Information provided: Begin

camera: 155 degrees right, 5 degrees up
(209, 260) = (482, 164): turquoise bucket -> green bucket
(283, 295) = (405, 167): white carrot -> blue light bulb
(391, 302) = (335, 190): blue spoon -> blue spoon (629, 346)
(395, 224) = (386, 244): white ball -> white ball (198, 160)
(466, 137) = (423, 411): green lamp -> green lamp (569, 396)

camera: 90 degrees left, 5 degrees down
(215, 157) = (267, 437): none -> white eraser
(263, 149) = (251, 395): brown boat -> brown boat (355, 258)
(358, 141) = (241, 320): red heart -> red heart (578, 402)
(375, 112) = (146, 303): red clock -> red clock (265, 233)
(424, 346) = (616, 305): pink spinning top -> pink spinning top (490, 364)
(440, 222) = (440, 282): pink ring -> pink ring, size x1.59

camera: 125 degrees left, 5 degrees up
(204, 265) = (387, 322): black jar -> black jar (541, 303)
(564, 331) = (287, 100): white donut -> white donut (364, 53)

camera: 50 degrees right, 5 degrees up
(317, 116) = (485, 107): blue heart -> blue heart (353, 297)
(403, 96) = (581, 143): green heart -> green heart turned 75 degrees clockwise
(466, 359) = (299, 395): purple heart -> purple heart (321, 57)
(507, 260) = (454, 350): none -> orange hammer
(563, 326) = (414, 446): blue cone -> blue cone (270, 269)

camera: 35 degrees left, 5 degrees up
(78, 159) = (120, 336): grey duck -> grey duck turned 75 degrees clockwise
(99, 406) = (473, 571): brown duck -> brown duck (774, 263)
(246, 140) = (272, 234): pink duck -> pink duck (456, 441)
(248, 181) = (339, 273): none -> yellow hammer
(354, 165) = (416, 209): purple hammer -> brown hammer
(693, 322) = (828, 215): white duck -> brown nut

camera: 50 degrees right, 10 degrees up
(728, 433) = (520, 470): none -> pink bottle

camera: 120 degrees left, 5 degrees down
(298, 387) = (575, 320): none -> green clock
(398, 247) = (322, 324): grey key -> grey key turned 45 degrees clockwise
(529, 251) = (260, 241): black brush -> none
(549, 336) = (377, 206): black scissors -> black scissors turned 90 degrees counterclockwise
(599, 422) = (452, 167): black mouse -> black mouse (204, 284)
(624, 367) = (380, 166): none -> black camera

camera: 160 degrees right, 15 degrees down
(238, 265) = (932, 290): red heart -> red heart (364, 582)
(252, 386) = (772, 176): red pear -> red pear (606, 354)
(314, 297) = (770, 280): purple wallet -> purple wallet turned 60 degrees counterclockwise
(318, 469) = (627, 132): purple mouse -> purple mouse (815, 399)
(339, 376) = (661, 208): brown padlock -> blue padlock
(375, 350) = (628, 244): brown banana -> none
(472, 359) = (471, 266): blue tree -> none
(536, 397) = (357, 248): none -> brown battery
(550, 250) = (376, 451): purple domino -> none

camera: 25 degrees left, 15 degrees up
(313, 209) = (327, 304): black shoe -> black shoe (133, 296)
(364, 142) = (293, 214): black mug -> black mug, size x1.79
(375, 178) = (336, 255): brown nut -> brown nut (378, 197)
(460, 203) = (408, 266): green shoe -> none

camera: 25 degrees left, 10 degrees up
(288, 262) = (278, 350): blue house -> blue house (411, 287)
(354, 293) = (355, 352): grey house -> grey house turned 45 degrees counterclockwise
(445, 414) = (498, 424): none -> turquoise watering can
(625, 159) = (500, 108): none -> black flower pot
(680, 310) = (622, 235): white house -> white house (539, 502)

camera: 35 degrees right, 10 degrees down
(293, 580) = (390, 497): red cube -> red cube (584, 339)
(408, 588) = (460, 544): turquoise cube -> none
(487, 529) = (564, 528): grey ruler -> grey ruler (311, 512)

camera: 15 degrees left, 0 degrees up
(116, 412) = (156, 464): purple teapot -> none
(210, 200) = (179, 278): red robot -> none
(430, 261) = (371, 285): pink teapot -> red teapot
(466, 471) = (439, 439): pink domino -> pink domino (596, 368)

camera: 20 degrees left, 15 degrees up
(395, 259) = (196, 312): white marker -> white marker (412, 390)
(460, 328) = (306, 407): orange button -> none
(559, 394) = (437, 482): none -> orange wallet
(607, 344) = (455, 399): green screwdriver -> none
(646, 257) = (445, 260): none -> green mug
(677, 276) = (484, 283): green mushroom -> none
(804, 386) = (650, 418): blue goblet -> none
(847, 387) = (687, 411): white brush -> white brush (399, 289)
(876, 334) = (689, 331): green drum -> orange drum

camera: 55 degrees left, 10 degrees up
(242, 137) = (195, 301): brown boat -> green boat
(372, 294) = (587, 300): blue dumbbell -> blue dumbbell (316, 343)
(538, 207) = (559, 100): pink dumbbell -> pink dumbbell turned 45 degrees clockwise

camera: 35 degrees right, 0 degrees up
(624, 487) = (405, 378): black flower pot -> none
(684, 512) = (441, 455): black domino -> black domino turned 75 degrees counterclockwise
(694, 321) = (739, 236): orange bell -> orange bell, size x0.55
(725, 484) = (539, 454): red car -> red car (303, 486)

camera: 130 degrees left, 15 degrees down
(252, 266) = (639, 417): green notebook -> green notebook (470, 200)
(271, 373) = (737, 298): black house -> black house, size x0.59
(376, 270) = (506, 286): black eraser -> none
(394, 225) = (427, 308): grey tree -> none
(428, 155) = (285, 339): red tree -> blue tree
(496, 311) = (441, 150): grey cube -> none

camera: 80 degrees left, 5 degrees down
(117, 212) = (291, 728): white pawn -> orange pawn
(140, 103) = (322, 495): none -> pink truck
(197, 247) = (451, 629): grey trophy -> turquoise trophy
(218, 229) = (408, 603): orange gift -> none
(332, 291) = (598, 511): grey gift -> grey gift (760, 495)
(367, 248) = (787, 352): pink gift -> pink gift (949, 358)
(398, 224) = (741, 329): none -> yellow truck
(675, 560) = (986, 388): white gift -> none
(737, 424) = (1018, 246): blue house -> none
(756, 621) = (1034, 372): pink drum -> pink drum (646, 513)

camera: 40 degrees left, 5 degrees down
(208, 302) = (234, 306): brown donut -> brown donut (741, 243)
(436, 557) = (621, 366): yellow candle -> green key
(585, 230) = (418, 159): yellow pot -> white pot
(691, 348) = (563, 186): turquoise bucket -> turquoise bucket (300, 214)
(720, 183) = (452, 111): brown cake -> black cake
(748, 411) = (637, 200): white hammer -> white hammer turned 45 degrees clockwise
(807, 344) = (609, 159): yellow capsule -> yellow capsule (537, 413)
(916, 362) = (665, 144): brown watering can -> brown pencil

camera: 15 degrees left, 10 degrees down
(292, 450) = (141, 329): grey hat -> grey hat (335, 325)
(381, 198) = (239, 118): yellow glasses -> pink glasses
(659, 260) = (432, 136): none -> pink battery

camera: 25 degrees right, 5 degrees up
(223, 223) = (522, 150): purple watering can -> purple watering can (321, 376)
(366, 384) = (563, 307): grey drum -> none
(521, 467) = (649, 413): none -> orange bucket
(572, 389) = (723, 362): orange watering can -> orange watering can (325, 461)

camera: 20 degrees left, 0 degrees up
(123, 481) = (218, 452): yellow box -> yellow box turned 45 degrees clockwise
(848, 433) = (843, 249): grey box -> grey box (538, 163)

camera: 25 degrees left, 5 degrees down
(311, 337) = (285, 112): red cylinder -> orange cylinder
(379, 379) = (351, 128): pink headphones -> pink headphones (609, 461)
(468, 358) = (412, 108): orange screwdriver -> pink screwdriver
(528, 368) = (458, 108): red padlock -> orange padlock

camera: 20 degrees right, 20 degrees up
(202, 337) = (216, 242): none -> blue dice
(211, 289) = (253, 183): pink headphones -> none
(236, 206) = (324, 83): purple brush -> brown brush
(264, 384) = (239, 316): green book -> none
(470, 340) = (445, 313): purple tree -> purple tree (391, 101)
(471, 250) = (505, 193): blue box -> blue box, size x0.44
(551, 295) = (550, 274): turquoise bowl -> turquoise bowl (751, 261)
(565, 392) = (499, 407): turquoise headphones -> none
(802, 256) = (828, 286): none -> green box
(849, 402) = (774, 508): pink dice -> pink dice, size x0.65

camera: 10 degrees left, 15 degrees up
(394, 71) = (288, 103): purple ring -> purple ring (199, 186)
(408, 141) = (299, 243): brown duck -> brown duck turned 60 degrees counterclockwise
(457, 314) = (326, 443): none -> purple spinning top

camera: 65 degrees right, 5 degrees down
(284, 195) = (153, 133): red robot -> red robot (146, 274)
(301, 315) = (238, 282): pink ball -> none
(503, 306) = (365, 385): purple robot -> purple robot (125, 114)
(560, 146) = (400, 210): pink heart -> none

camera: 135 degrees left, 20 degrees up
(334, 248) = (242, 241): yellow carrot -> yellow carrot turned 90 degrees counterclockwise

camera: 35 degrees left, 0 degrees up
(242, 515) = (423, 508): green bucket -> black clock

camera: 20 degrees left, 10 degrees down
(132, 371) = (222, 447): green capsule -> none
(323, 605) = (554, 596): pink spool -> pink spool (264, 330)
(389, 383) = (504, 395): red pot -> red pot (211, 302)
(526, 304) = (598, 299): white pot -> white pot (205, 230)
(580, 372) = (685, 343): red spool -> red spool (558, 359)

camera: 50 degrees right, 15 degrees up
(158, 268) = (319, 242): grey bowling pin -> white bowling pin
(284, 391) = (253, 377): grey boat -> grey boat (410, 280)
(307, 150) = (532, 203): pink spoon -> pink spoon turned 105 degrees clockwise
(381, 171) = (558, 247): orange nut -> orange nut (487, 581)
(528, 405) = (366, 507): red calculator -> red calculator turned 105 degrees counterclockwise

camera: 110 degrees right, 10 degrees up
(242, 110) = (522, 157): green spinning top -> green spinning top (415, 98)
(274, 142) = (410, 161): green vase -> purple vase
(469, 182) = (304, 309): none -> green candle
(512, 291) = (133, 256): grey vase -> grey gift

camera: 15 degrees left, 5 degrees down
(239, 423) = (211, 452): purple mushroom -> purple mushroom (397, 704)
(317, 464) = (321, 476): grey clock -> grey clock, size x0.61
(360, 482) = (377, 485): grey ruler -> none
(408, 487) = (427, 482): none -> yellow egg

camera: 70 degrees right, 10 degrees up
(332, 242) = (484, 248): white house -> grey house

Information provided: End

_Your objective:_ The reply should hold only the lines from the top of the records through the line that has "camera: 50 degrees right, 10 degrees up", each one exact.

_Response box:_
camera: 155 degrees right, 5 degrees up
(209, 260) = (482, 164): turquoise bucket -> green bucket
(283, 295) = (405, 167): white carrot -> blue light bulb
(391, 302) = (335, 190): blue spoon -> blue spoon (629, 346)
(395, 224) = (386, 244): white ball -> white ball (198, 160)
(466, 137) = (423, 411): green lamp -> green lamp (569, 396)

camera: 90 degrees left, 5 degrees down
(215, 157) = (267, 437): none -> white eraser
(263, 149) = (251, 395): brown boat -> brown boat (355, 258)
(358, 141) = (241, 320): red heart -> red heart (578, 402)
(375, 112) = (146, 303): red clock -> red clock (265, 233)
(424, 346) = (616, 305): pink spinning top -> pink spinning top (490, 364)
(440, 222) = (440, 282): pink ring -> pink ring, size x1.59

camera: 125 degrees left, 5 degrees up
(204, 265) = (387, 322): black jar -> black jar (541, 303)
(564, 331) = (287, 100): white donut -> white donut (364, 53)

camera: 50 degrees right, 5 degrees up
(317, 116) = (485, 107): blue heart -> blue heart (353, 297)
(403, 96) = (581, 143): green heart -> green heart turned 75 degrees clockwise
(466, 359) = (299, 395): purple heart -> purple heart (321, 57)
(507, 260) = (454, 350): none -> orange hammer
(563, 326) = (414, 446): blue cone -> blue cone (270, 269)

camera: 35 degrees left, 5 degrees up
(78, 159) = (120, 336): grey duck -> grey duck turned 75 degrees clockwise
(99, 406) = (473, 571): brown duck -> brown duck (774, 263)
(246, 140) = (272, 234): pink duck -> pink duck (456, 441)
(248, 181) = (339, 273): none -> yellow hammer
(354, 165) = (416, 209): purple hammer -> brown hammer
(693, 322) = (828, 215): white duck -> brown nut

camera: 50 degrees right, 10 degrees up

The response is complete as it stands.